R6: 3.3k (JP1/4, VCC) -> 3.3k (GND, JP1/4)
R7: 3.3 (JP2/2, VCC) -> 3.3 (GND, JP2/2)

***

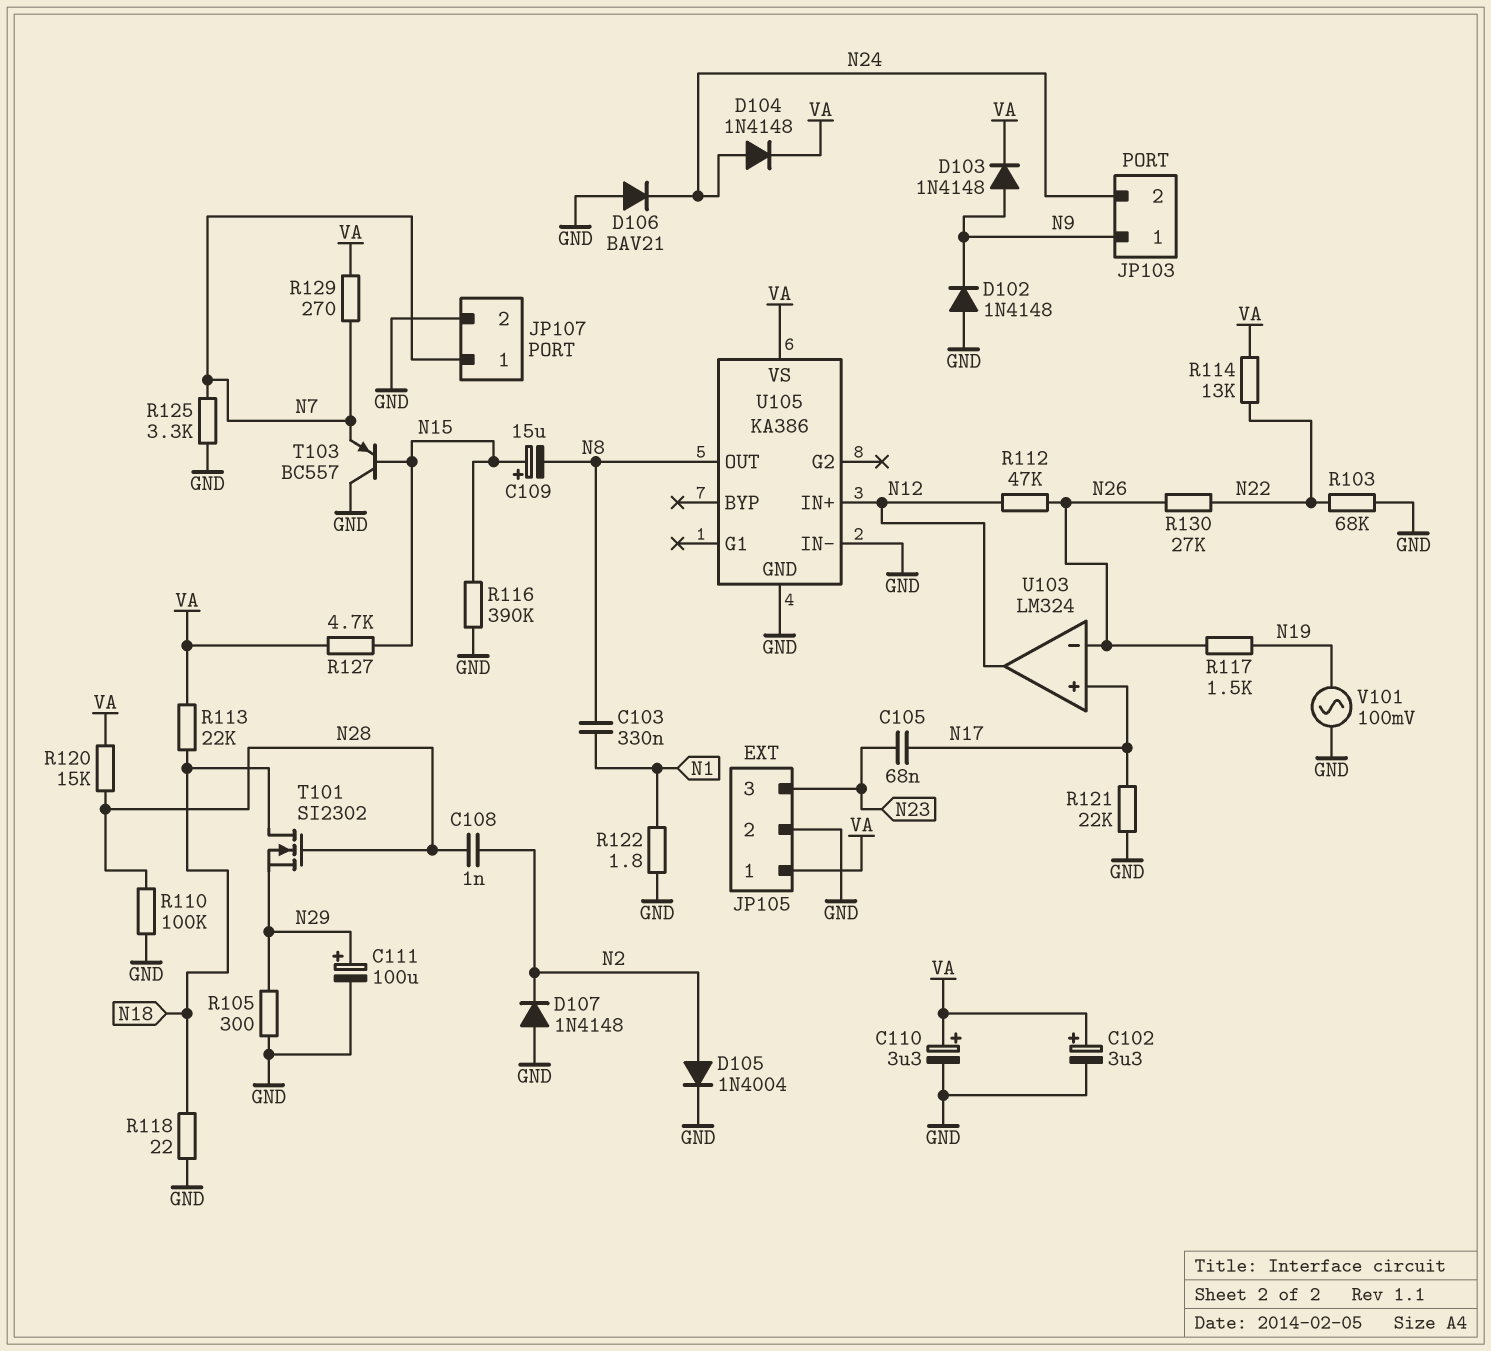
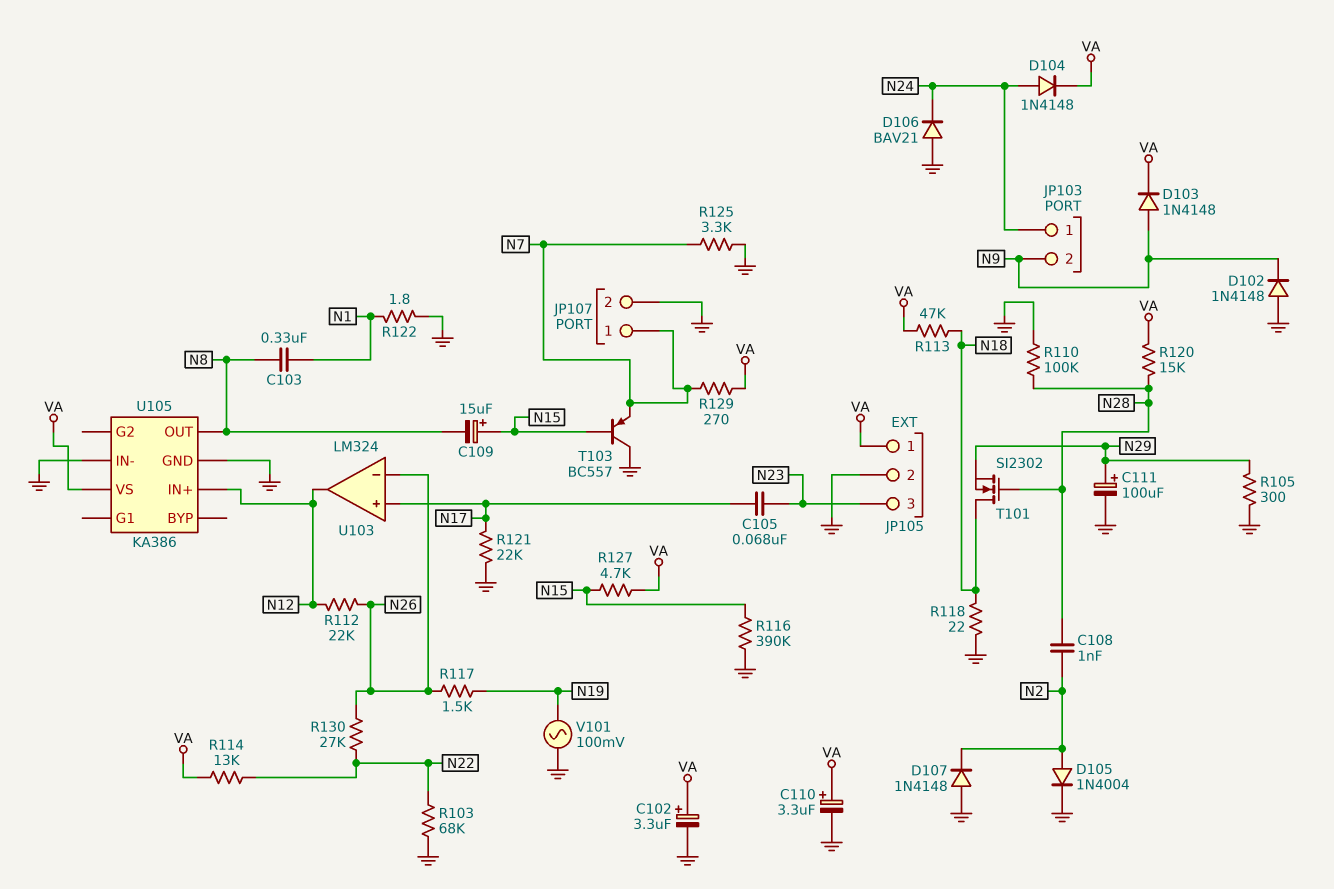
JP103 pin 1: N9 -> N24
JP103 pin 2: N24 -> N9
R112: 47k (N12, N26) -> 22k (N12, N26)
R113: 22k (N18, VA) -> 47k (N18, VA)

***

### Problem to solve
Look above for the line with "JP103 pin 2: N24 -> N9" and the line with "R113: 22k (N18, VA) -> 47k (N18, VA)"; transcribe both and all lines in between, exactly, and nothing else.

### Reply to the exercise
JP103 pin 2: N24 -> N9
R112: 47k (N12, N26) -> 22k (N12, N26)
R113: 22k (N18, VA) -> 47k (N18, VA)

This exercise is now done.